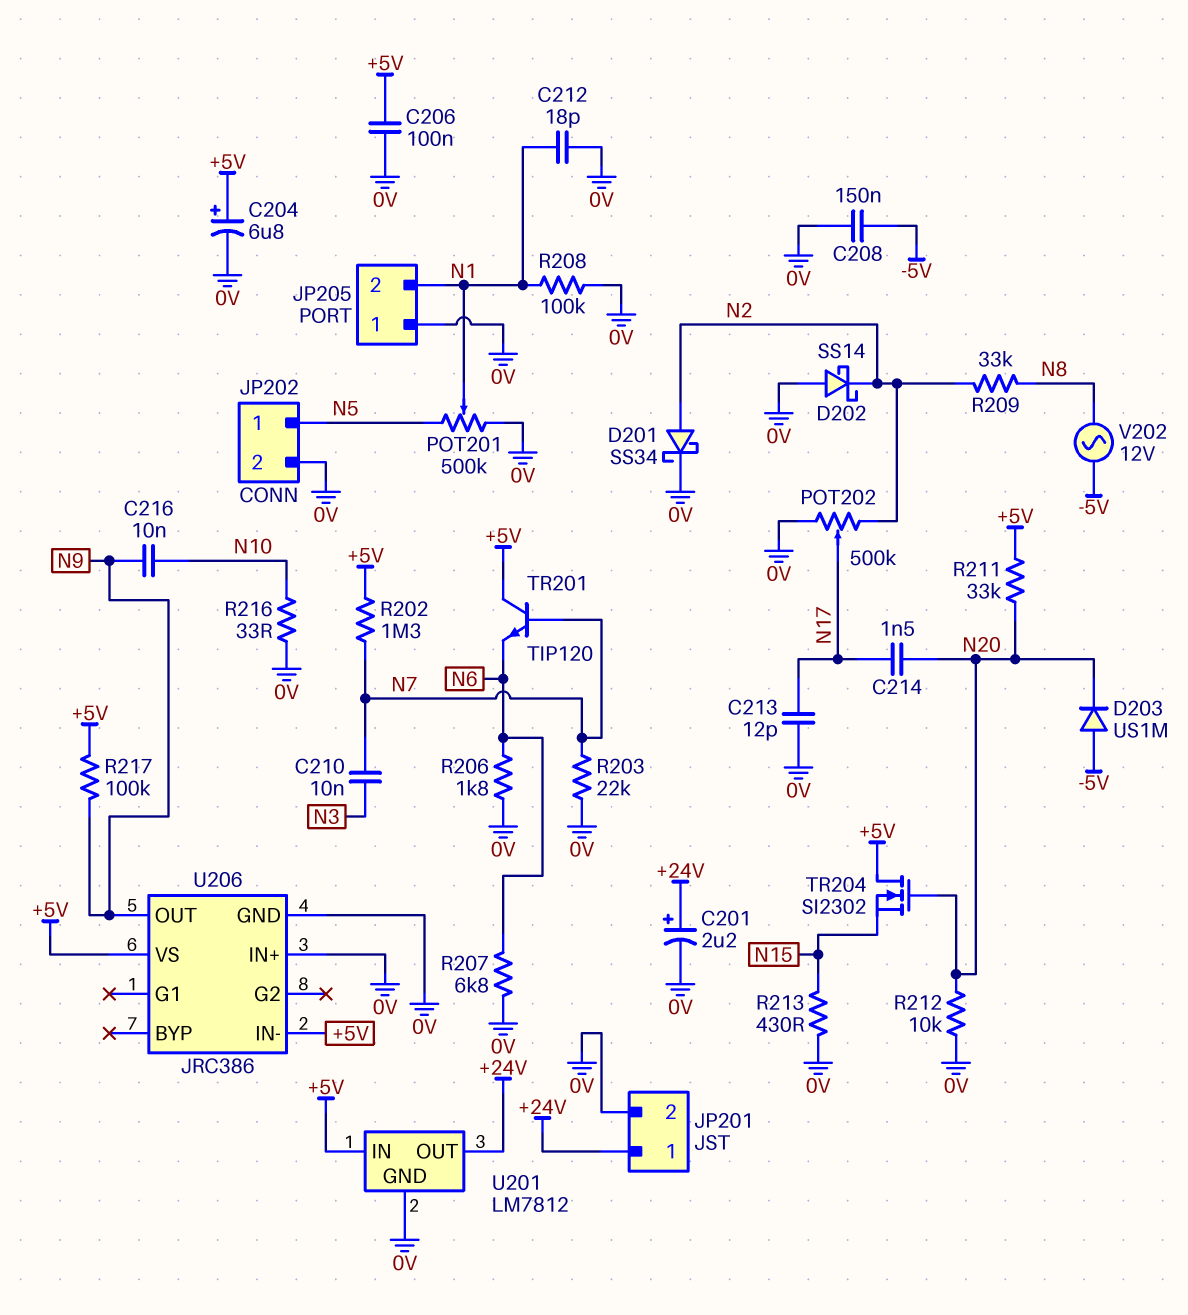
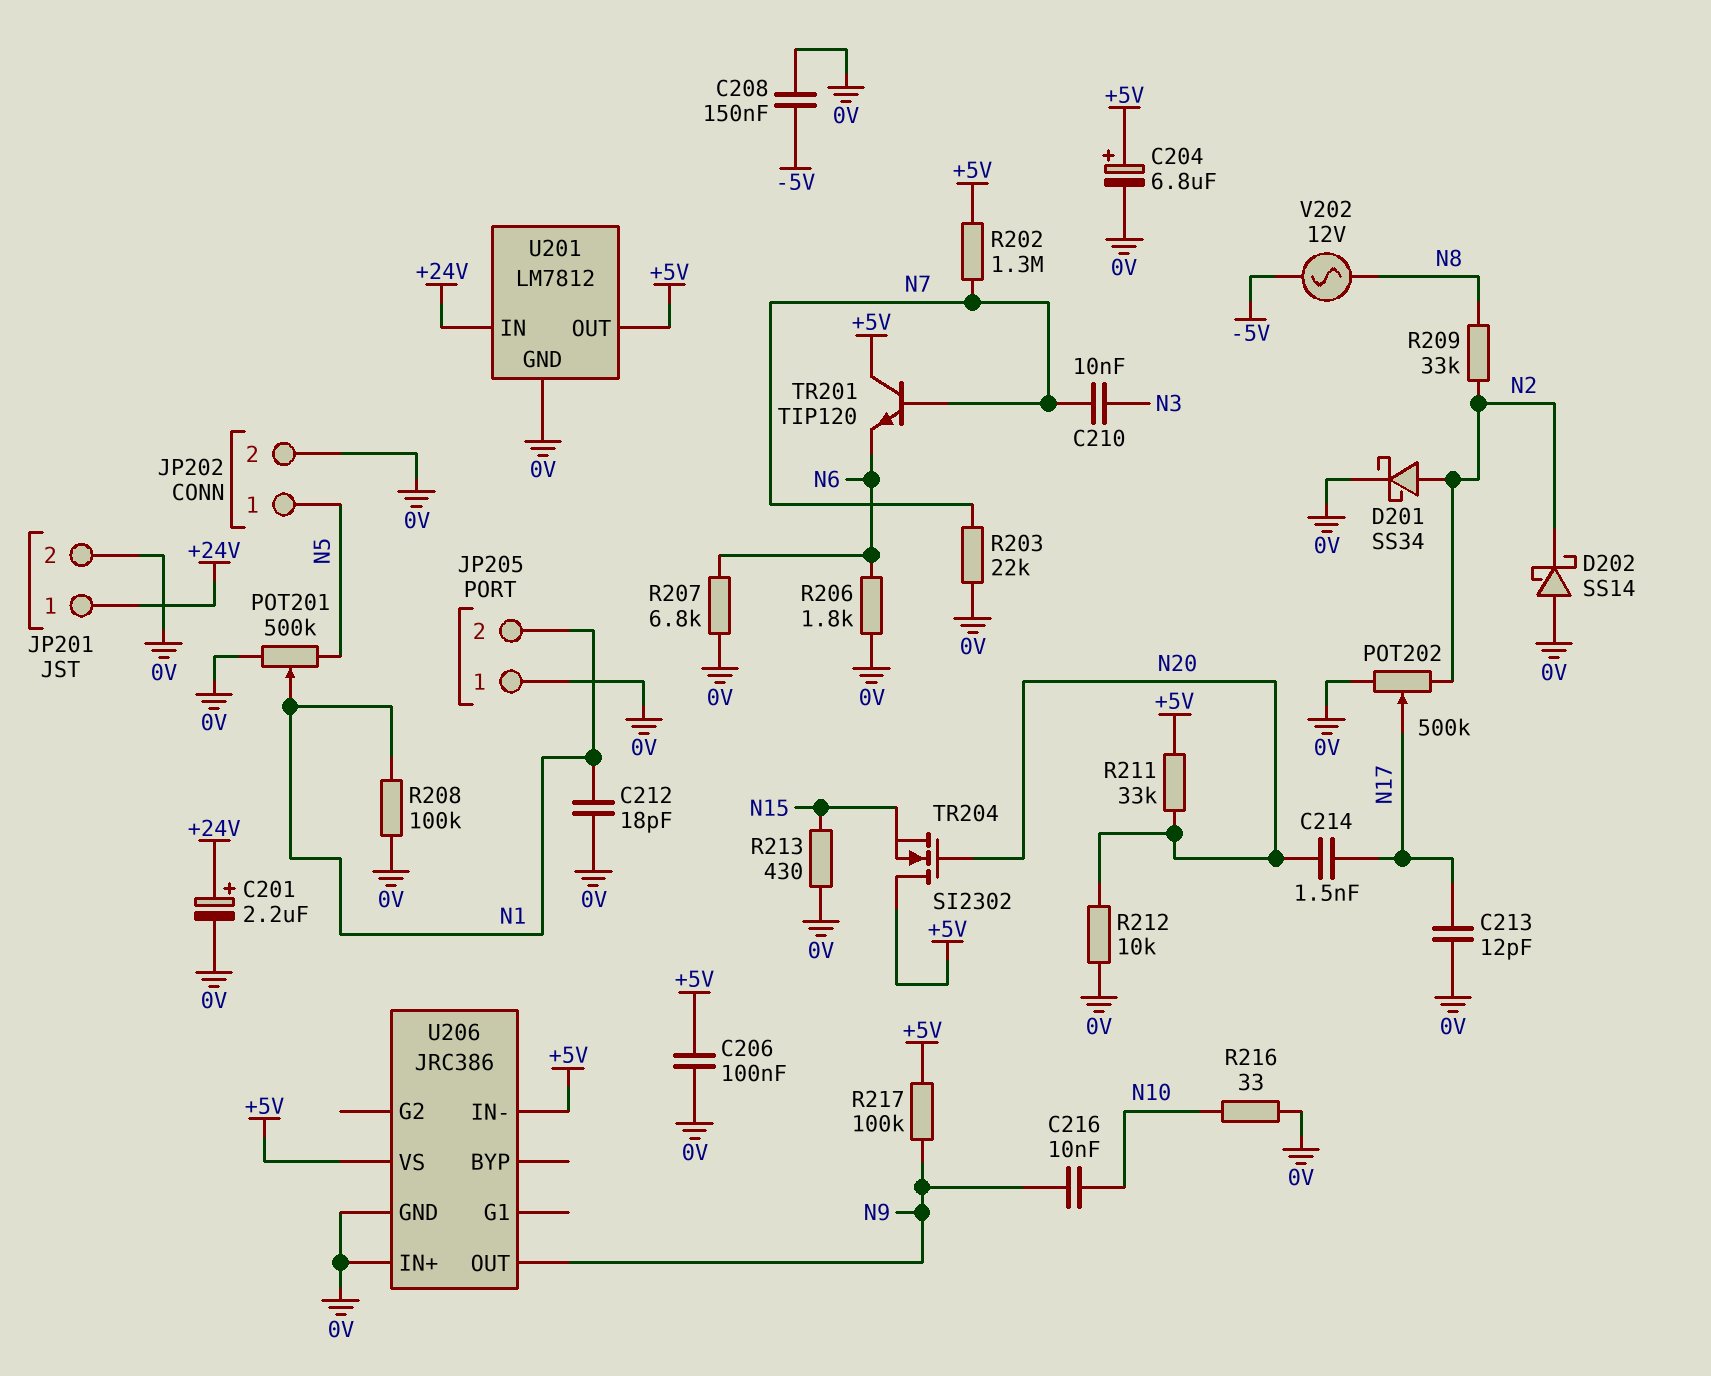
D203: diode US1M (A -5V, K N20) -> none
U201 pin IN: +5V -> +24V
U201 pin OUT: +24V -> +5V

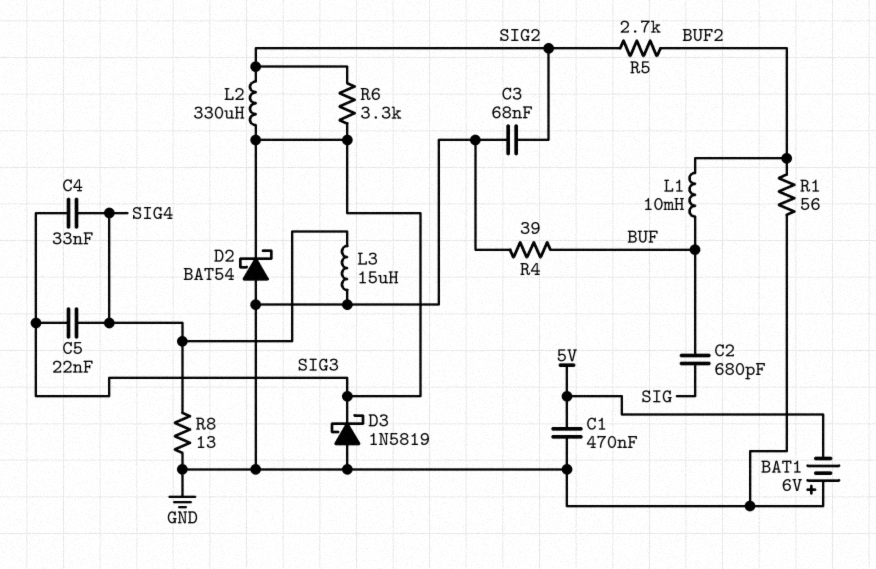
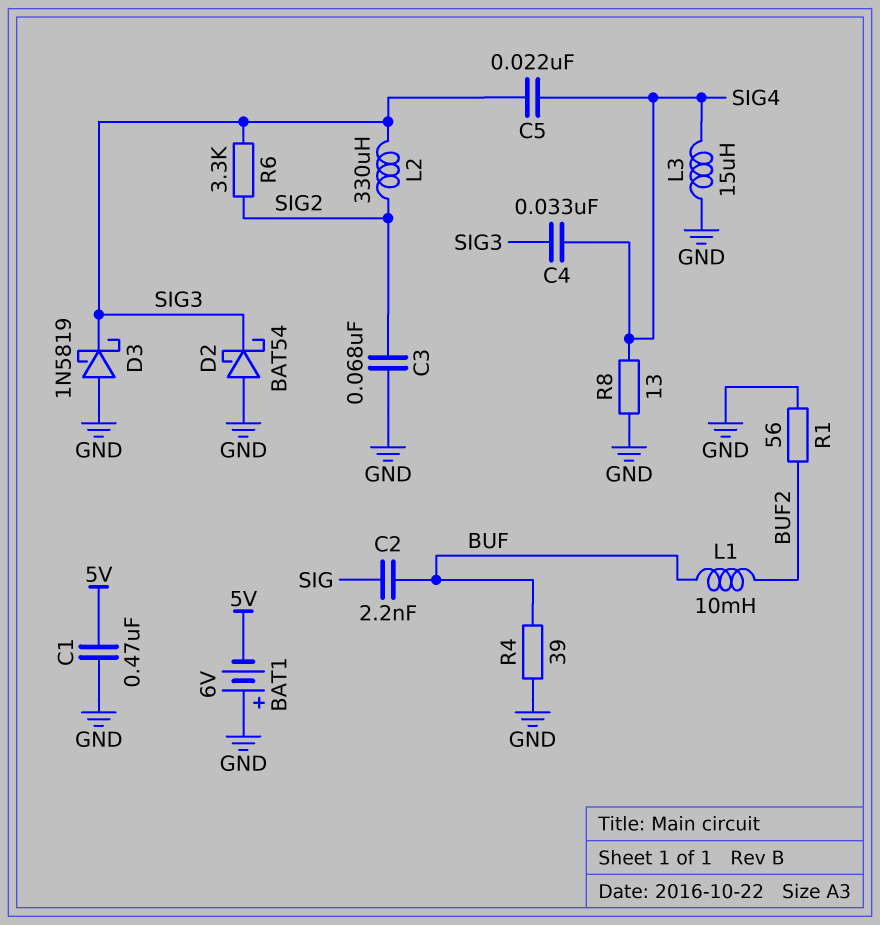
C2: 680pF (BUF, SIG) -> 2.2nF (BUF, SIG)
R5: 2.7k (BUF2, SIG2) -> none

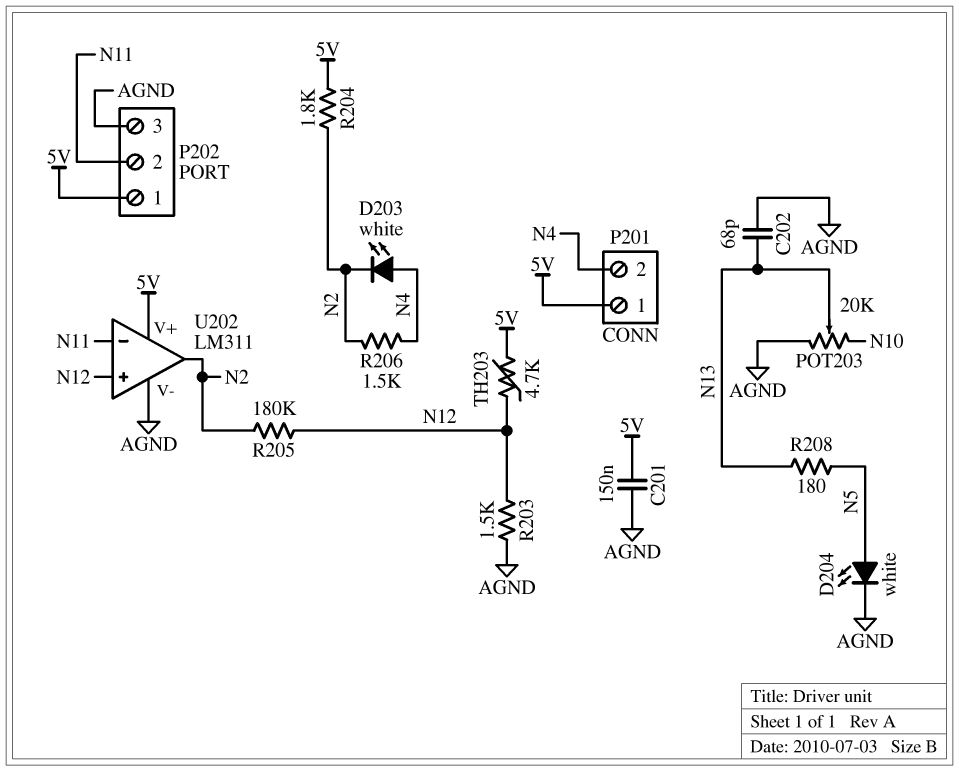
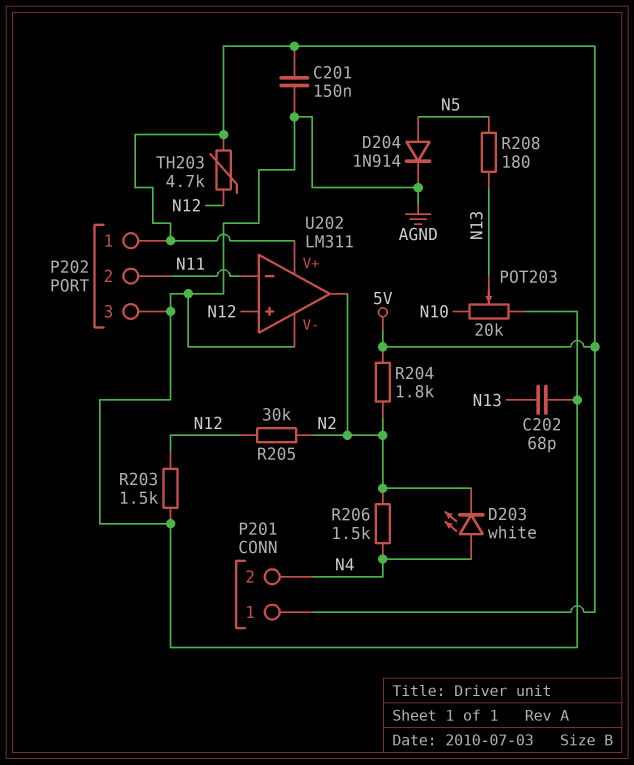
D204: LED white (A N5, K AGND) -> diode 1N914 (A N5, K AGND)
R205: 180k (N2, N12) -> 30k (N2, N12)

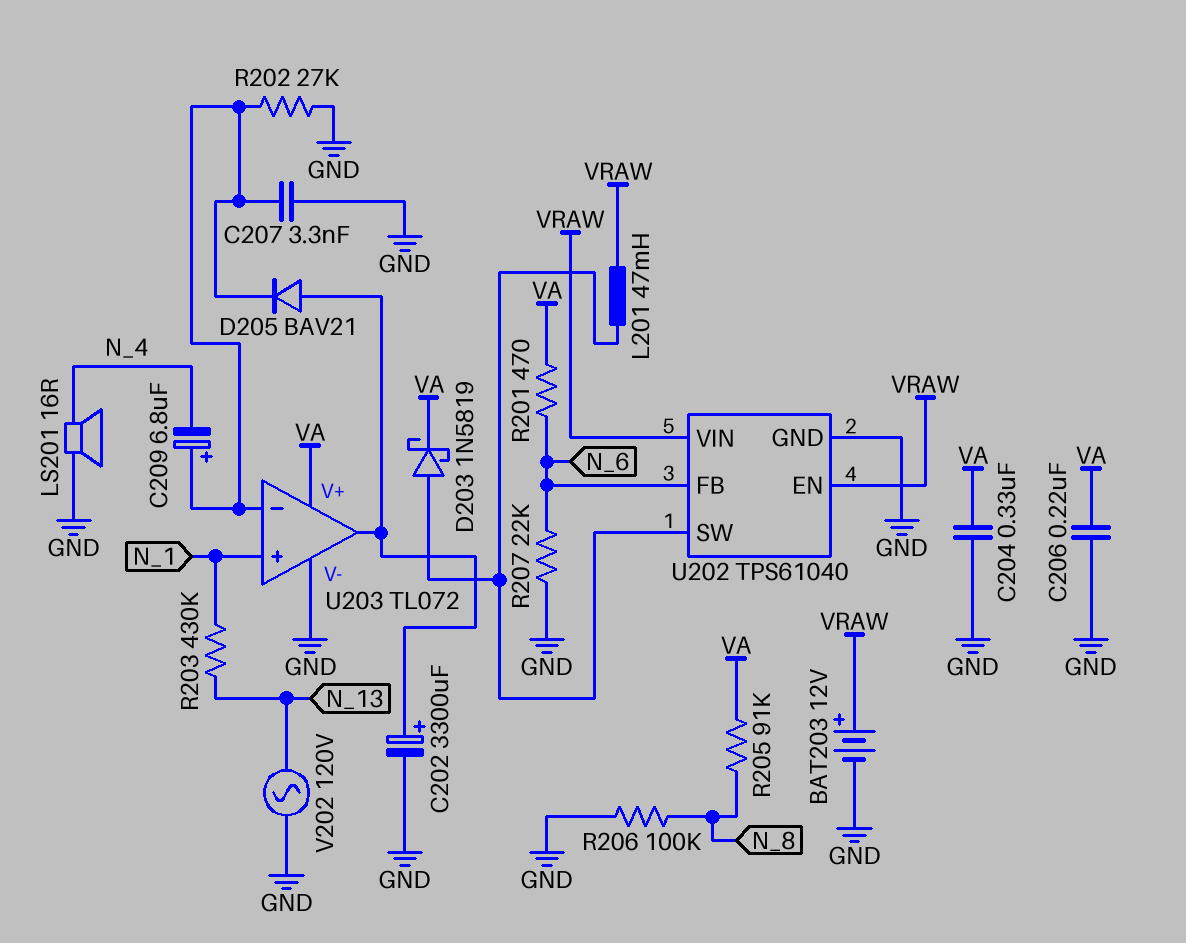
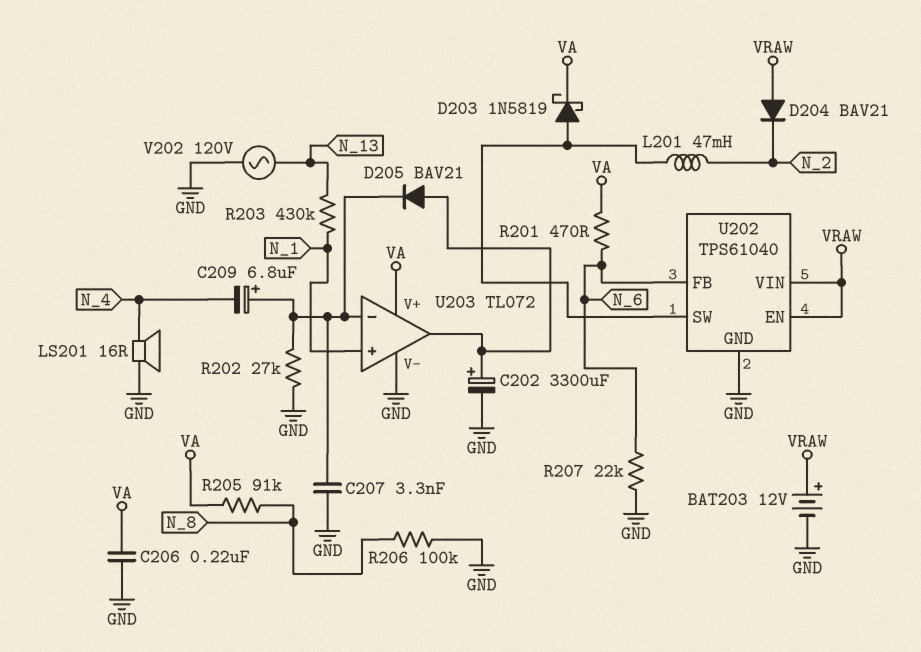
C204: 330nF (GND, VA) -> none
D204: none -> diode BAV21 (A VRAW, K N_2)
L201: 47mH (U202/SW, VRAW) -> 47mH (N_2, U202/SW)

WHAT TO DO: Go from the first line of the listing to the line holding "R205: 180k (N2, N12) -> 30k (N2, N12)" and, please, transcribe those lines exactly, both included, with no pictures.

TASK ANSWER:
D203: diode US1M (A -5V, K N20) -> none
U201 pin IN: +5V -> +24V
U201 pin OUT: +24V -> +5V

C2: 680pF (BUF, SIG) -> 2.2nF (BUF, SIG)
R5: 2.7k (BUF2, SIG2) -> none

D204: LED white (A N5, K AGND) -> diode 1N914 (A N5, K AGND)
R205: 180k (N2, N12) -> 30k (N2, N12)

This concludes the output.